BEGIN The data

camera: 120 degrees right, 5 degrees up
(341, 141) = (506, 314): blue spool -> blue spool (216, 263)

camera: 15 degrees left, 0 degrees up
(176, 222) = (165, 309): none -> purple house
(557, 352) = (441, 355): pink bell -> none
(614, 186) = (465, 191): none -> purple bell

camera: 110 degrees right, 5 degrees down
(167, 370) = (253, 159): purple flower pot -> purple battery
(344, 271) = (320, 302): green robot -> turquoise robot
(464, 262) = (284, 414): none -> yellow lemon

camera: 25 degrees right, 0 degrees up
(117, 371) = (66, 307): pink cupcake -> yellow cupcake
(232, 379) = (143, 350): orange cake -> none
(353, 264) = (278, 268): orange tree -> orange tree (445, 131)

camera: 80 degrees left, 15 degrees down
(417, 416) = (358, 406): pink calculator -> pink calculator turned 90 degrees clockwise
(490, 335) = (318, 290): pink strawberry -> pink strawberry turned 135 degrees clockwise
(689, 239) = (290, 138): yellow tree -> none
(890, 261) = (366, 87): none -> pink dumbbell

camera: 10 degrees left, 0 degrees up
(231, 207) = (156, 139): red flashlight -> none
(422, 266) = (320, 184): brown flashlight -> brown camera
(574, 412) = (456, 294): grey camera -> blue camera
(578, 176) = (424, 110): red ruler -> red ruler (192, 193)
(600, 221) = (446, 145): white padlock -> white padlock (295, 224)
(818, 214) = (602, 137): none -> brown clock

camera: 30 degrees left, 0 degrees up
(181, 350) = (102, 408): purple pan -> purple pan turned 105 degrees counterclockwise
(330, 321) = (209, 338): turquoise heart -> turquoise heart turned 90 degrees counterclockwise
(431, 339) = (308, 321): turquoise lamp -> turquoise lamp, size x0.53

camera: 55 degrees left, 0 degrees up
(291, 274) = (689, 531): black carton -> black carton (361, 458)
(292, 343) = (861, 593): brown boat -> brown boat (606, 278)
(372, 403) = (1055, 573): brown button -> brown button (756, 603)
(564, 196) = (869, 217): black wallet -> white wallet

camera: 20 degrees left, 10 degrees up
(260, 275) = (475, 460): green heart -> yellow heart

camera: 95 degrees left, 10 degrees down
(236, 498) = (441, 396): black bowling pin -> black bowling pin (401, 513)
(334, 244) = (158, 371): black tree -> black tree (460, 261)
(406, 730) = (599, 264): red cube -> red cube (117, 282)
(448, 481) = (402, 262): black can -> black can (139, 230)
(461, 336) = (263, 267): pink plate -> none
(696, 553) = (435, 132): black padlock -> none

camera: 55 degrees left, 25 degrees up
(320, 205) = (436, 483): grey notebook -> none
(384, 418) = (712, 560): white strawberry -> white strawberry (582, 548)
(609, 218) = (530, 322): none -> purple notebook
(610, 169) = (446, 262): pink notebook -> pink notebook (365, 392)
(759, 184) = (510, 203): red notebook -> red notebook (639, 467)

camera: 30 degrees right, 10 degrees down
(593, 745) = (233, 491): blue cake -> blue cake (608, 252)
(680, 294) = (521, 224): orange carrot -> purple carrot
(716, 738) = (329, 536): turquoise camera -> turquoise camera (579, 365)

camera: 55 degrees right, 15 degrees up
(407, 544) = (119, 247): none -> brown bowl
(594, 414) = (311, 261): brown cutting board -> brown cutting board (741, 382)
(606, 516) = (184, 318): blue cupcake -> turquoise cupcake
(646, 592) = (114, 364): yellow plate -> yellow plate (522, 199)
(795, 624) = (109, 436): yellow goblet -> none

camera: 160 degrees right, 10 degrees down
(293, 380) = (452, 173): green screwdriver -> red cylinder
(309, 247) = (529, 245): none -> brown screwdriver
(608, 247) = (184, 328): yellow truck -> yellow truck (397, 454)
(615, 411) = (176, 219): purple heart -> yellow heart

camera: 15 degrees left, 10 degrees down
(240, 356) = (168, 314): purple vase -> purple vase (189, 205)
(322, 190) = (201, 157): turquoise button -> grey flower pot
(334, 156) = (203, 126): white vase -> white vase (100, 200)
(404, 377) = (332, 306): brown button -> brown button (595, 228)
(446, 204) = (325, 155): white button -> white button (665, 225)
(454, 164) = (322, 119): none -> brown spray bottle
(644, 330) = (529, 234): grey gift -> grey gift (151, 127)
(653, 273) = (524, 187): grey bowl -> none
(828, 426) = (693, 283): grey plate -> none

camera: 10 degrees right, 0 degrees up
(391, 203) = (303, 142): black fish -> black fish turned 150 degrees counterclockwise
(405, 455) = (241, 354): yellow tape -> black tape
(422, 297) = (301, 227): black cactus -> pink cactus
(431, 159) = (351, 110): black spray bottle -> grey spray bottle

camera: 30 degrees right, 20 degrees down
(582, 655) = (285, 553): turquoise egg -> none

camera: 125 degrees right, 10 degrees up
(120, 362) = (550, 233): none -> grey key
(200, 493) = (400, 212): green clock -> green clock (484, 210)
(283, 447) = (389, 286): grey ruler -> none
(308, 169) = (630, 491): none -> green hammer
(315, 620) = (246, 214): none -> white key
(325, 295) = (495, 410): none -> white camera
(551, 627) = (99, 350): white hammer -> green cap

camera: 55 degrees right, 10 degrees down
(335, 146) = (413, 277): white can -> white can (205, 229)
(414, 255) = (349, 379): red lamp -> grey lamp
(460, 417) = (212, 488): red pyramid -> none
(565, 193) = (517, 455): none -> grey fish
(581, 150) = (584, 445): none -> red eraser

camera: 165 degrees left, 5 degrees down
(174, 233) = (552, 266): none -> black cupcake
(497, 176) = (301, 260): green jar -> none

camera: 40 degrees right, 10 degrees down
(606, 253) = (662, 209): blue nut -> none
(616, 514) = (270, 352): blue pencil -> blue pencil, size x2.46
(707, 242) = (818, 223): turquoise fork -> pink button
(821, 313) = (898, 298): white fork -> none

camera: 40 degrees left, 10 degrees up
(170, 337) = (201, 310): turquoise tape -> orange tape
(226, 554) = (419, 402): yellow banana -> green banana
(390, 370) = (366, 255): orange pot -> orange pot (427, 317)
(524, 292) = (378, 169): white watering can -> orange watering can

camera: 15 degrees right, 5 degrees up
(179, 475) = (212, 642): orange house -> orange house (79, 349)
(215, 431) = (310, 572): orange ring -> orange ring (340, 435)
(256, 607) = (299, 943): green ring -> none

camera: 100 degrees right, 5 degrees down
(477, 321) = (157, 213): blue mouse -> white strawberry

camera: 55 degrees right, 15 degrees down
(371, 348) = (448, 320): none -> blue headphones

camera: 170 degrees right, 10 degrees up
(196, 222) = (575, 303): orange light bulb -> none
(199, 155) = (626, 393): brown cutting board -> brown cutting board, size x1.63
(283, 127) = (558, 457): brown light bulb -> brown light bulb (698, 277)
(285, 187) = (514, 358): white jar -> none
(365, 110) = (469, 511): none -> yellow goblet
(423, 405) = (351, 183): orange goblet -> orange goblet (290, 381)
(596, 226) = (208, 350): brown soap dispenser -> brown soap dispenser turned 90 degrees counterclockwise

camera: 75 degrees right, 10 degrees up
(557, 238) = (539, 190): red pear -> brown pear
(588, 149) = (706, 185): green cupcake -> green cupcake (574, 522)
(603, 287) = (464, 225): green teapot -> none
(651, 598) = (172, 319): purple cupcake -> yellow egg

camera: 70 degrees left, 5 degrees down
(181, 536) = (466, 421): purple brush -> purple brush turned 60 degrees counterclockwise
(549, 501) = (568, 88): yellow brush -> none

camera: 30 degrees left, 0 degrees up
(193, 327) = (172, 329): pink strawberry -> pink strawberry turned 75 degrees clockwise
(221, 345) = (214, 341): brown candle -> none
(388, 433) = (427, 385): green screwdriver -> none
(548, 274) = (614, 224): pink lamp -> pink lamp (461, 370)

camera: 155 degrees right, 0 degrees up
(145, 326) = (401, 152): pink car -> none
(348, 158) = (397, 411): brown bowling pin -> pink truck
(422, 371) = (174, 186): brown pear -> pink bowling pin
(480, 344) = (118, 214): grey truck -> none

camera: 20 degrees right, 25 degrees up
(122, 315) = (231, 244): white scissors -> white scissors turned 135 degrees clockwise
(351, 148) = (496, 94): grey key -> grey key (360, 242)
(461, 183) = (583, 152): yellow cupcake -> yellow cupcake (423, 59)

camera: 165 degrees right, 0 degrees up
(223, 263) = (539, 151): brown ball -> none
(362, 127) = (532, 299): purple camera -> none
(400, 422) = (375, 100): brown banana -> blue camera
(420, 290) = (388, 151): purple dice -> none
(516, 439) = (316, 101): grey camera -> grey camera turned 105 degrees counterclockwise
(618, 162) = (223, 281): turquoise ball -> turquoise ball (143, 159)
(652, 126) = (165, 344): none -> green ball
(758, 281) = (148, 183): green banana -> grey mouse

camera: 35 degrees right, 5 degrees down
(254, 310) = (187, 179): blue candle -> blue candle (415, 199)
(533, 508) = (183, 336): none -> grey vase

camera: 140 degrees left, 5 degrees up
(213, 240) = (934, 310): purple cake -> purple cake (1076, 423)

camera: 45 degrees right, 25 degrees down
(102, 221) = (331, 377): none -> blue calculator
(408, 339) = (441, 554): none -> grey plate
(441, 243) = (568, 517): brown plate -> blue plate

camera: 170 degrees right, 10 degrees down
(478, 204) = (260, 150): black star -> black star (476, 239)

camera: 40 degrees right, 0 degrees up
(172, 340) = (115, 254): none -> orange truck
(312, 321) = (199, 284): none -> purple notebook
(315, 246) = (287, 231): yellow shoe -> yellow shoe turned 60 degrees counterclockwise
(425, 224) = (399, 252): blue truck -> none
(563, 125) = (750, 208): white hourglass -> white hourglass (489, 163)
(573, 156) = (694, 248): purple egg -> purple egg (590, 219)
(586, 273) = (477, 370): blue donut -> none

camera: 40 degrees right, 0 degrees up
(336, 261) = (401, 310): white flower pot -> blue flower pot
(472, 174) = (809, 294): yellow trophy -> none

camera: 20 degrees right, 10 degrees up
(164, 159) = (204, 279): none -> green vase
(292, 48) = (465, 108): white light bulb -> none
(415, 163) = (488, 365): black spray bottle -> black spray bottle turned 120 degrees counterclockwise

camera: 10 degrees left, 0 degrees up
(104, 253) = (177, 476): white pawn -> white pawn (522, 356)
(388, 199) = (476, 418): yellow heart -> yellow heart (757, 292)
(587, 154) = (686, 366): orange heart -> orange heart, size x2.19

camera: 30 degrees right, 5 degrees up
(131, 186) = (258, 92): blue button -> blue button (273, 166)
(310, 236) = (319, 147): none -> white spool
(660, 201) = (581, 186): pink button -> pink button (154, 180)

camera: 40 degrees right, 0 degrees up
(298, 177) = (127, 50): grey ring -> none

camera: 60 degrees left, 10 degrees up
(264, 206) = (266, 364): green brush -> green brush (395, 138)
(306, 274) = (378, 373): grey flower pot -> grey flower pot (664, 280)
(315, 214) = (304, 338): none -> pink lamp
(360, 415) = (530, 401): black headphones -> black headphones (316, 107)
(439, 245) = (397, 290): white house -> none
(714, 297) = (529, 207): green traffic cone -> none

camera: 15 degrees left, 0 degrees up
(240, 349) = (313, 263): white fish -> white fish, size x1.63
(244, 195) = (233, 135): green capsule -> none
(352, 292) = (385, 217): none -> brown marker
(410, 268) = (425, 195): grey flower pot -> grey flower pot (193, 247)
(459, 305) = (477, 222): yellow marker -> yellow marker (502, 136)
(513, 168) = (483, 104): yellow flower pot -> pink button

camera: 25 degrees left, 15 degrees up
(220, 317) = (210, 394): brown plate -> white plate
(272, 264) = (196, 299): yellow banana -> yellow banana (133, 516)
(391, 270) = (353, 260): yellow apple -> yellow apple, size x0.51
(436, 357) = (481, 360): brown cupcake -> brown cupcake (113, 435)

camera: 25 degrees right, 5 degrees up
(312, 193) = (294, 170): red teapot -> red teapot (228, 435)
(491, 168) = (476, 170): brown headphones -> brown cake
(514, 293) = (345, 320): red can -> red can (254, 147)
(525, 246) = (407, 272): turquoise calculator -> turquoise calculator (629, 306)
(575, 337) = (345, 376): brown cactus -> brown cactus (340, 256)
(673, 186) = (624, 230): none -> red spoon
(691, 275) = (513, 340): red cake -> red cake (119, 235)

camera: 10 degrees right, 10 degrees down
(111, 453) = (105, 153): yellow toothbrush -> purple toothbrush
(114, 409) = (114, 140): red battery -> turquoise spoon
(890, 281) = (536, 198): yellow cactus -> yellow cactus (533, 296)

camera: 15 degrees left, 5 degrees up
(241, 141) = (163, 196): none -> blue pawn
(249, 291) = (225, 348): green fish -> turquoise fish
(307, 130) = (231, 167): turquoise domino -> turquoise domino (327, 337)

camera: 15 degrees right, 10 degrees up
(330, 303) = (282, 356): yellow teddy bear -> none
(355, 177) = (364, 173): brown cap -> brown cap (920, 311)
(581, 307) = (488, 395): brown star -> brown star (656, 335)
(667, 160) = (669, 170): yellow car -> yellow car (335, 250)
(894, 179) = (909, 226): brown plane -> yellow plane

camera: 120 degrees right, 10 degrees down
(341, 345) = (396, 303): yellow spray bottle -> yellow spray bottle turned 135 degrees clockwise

END The data

● Assignment: Write down again the exact lines running from the beginning of the data to the line containing "camera: 20 degrees left, 10 degrees up", with both ends included.

● Answer to this problem:
camera: 120 degrees right, 5 degrees up
(341, 141) = (506, 314): blue spool -> blue spool (216, 263)

camera: 15 degrees left, 0 degrees up
(176, 222) = (165, 309): none -> purple house
(557, 352) = (441, 355): pink bell -> none
(614, 186) = (465, 191): none -> purple bell

camera: 110 degrees right, 5 degrees down
(167, 370) = (253, 159): purple flower pot -> purple battery
(344, 271) = (320, 302): green robot -> turquoise robot
(464, 262) = (284, 414): none -> yellow lemon

camera: 25 degrees right, 0 degrees up
(117, 371) = (66, 307): pink cupcake -> yellow cupcake
(232, 379) = (143, 350): orange cake -> none
(353, 264) = (278, 268): orange tree -> orange tree (445, 131)

camera: 80 degrees left, 15 degrees down
(417, 416) = (358, 406): pink calculator -> pink calculator turned 90 degrees clockwise
(490, 335) = (318, 290): pink strawberry -> pink strawberry turned 135 degrees clockwise
(689, 239) = (290, 138): yellow tree -> none
(890, 261) = (366, 87): none -> pink dumbbell

camera: 10 degrees left, 0 degrees up
(231, 207) = (156, 139): red flashlight -> none
(422, 266) = (320, 184): brown flashlight -> brown camera
(574, 412) = (456, 294): grey camera -> blue camera
(578, 176) = (424, 110): red ruler -> red ruler (192, 193)
(600, 221) = (446, 145): white padlock -> white padlock (295, 224)
(818, 214) = (602, 137): none -> brown clock

camera: 30 degrees left, 0 degrees up
(181, 350) = (102, 408): purple pan -> purple pan turned 105 degrees counterclockwise
(330, 321) = (209, 338): turquoise heart -> turquoise heart turned 90 degrees counterclockwise
(431, 339) = (308, 321): turquoise lamp -> turquoise lamp, size x0.53

camera: 55 degrees left, 0 degrees up
(291, 274) = (689, 531): black carton -> black carton (361, 458)
(292, 343) = (861, 593): brown boat -> brown boat (606, 278)
(372, 403) = (1055, 573): brown button -> brown button (756, 603)
(564, 196) = (869, 217): black wallet -> white wallet

camera: 20 degrees left, 10 degrees up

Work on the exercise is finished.